▶ [What is expected]: Scan the data below and give the number of lines that include the word "none", with no other words.

▶ [Exercise data]:
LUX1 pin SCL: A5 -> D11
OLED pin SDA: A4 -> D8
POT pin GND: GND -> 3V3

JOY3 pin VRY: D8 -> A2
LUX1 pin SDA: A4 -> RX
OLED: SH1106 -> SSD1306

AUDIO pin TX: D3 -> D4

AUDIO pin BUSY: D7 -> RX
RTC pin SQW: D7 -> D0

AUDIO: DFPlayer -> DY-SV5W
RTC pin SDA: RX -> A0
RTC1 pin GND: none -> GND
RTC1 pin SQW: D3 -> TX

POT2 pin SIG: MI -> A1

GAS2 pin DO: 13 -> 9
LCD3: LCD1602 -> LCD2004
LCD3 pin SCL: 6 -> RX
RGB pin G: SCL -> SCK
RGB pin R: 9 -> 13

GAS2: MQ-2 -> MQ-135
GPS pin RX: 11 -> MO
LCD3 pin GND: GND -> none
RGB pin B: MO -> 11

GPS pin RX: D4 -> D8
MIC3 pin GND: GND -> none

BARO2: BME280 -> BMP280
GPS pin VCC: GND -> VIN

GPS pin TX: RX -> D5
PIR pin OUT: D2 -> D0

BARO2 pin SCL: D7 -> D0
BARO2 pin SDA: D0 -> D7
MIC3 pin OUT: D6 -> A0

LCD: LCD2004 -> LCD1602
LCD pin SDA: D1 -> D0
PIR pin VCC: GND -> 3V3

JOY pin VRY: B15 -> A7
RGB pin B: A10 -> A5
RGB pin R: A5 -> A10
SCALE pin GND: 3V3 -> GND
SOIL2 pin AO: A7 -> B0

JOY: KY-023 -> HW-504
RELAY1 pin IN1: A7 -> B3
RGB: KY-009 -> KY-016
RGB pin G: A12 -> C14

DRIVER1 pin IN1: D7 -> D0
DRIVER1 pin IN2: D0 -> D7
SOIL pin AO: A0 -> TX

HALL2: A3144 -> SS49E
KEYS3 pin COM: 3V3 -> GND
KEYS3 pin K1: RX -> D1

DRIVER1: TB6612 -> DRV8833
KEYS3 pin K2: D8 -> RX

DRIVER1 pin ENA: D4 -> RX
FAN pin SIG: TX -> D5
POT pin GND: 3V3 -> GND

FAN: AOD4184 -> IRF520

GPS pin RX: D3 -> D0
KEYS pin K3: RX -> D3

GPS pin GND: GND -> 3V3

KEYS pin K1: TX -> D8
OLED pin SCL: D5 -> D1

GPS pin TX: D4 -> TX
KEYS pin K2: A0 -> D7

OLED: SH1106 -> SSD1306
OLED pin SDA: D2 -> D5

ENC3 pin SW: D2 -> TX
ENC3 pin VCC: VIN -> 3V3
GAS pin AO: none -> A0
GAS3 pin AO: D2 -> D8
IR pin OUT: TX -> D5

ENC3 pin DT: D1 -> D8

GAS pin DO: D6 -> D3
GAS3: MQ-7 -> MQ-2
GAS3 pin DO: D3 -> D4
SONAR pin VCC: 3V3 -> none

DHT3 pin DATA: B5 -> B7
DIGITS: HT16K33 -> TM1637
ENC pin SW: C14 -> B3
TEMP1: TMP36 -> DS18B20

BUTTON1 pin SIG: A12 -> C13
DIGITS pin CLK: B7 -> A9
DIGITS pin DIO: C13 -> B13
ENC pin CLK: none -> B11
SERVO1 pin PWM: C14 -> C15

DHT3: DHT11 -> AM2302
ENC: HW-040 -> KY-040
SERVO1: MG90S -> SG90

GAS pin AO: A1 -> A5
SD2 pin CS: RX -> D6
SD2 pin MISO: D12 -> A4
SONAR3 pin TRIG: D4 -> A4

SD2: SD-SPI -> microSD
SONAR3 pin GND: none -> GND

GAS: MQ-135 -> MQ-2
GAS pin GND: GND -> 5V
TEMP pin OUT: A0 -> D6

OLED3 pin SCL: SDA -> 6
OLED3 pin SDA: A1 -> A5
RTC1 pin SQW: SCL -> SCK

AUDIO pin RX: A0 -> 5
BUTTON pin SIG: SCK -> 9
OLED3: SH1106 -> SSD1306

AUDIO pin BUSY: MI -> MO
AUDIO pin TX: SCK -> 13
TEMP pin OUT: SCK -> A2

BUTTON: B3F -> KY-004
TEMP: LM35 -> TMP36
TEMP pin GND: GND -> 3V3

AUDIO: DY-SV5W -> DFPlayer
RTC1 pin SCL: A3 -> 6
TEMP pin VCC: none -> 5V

▶ [Answer space]: 8